SUPPLIED DATA ->
▬▬▬
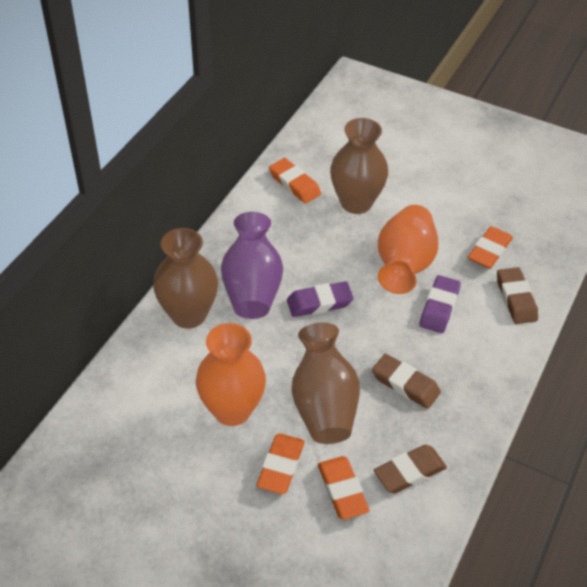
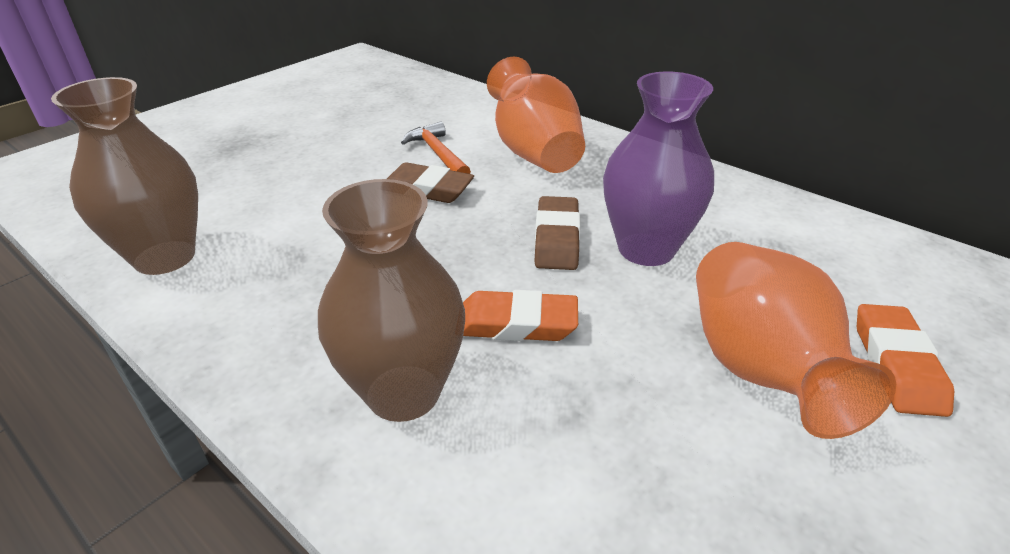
brown eraser: 3 -> 2
brown vase: 3 -> 2
orange eraser: 4 -> 2
orange hammer: 0 -> 1
purple eraser: 2 -> 0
▬▬▬
YOUR GOAL -> A verbatim rendering of the listing above is required, without any of its pictures.

SOLUTION FOR THIS TASK ->
brown eraser: 3 -> 2
brown vase: 3 -> 2
orange eraser: 4 -> 2
orange hammer: 0 -> 1
purple eraser: 2 -> 0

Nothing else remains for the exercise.